[Exercise aim]
Looking at the records below, please say how many lines contain the word "RELAY", as a bare number.

Before and after images
BEGIN

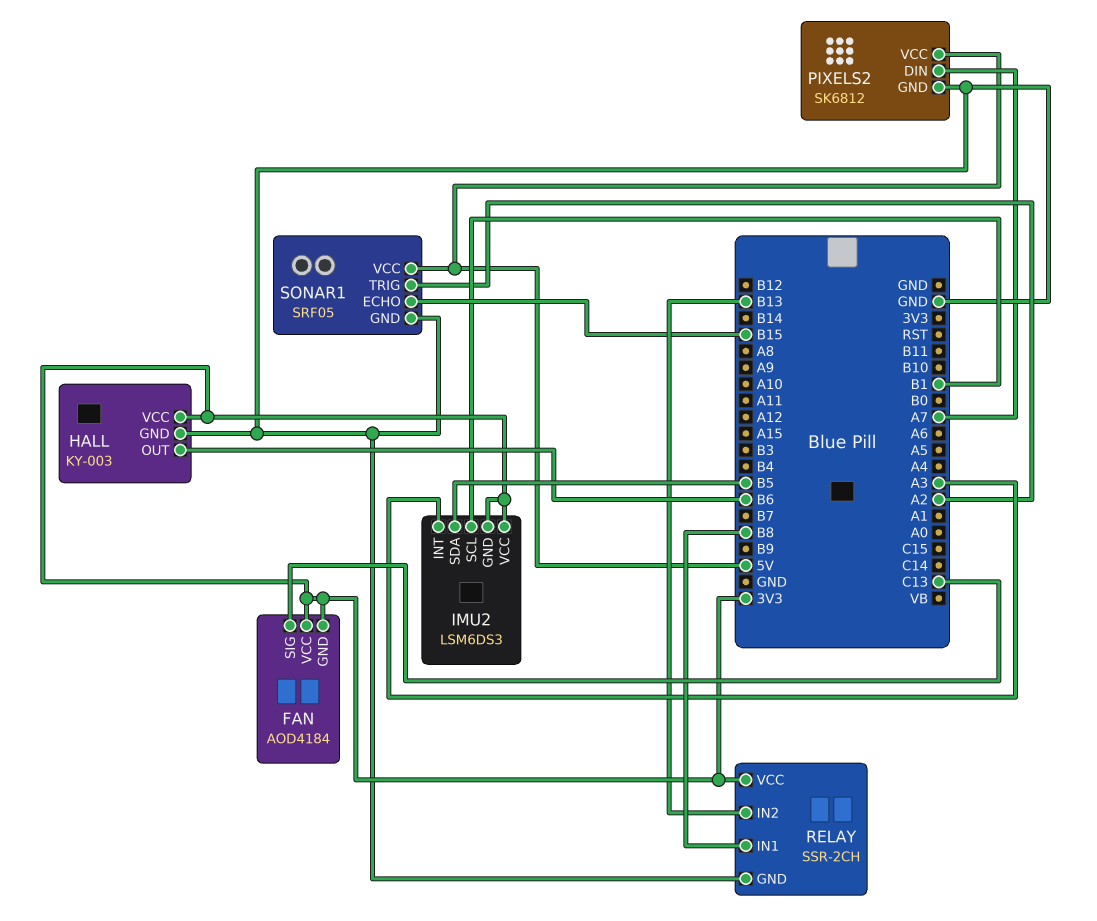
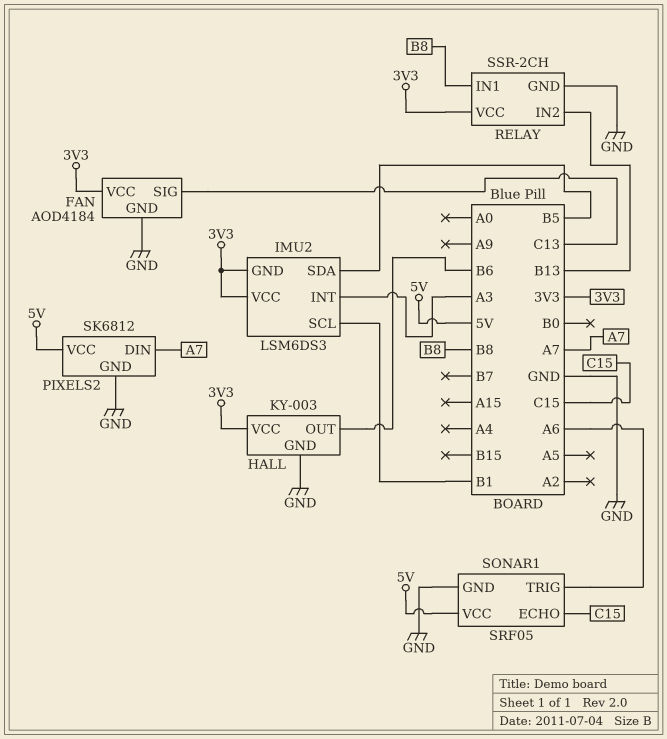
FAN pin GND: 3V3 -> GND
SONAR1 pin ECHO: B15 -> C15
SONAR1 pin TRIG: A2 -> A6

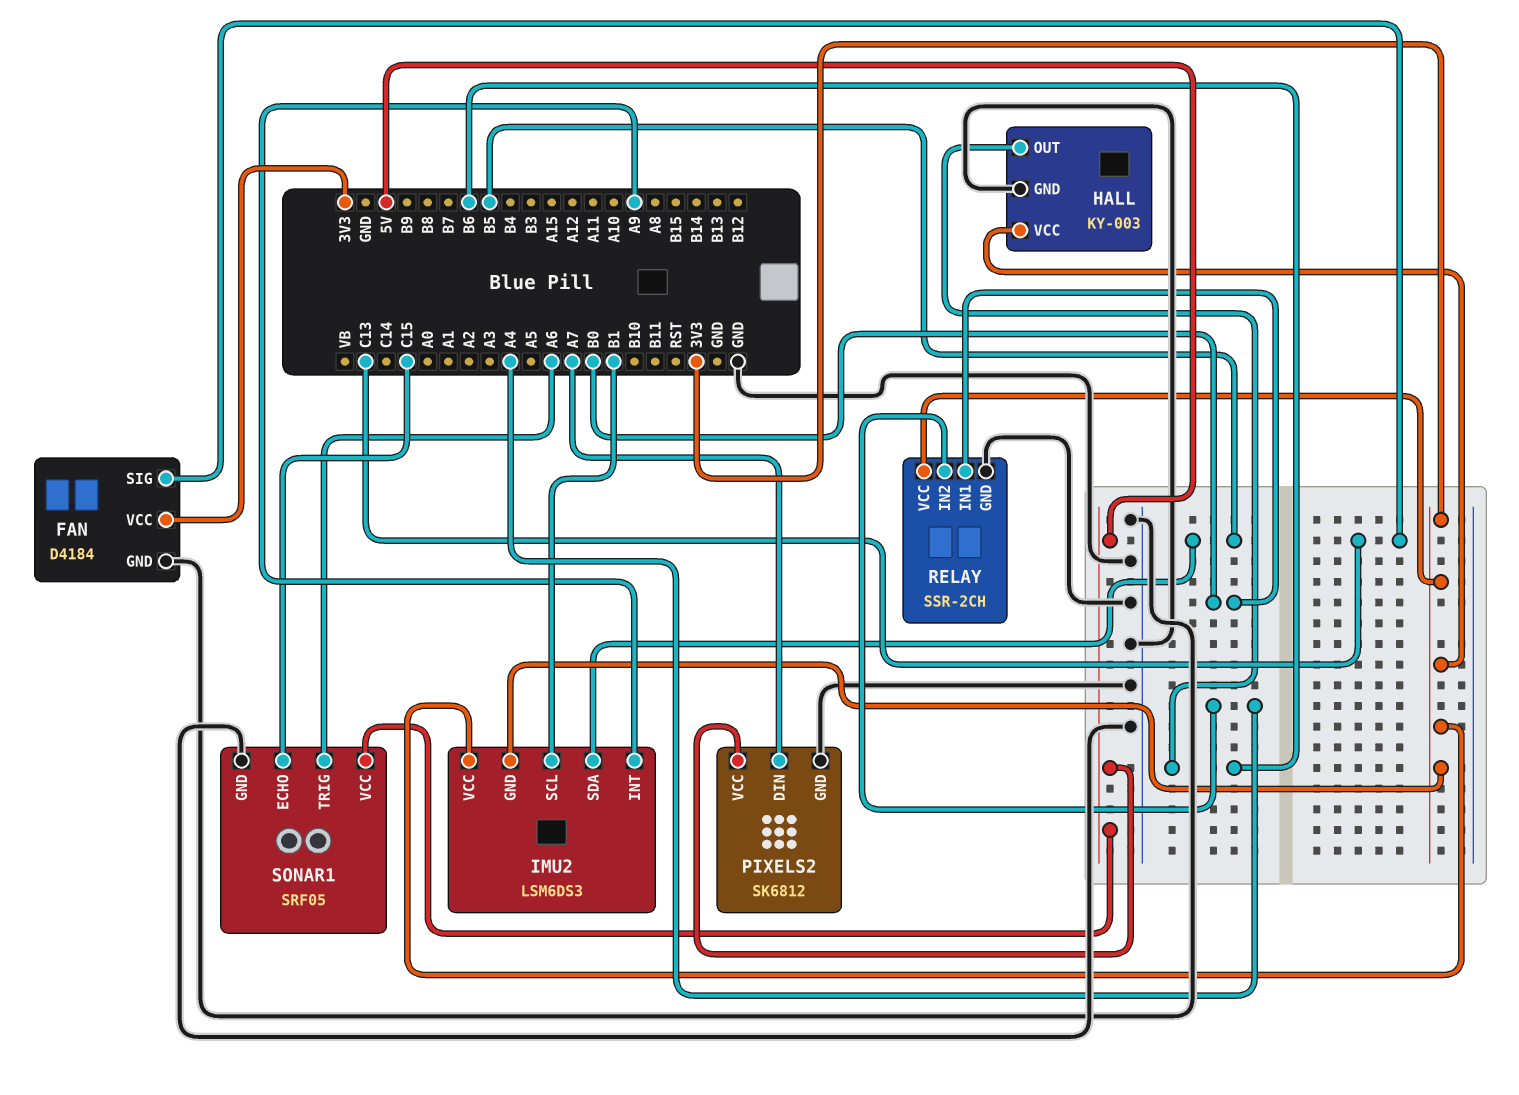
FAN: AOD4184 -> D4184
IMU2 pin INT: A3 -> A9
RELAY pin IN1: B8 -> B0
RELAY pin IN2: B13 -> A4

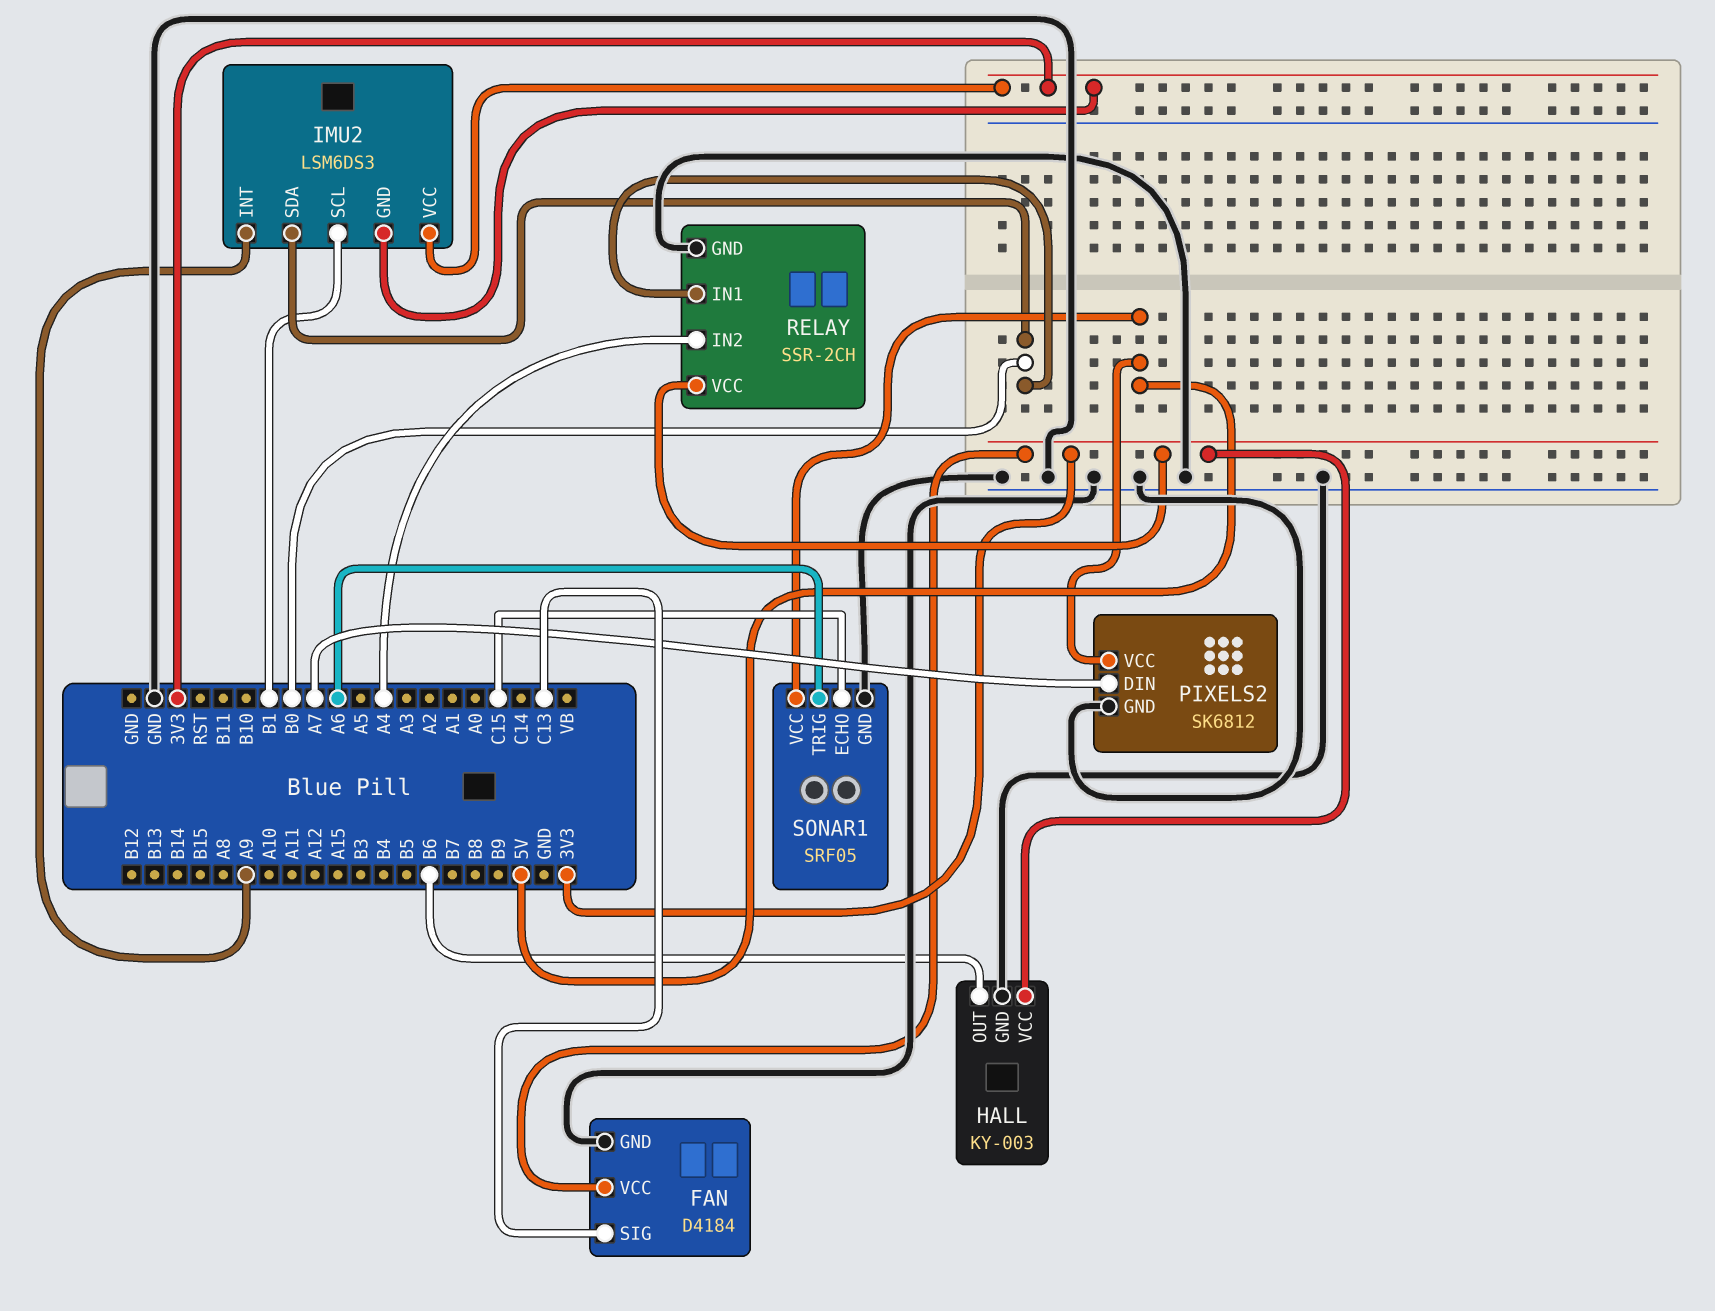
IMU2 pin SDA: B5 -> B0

END

[Your solution]
2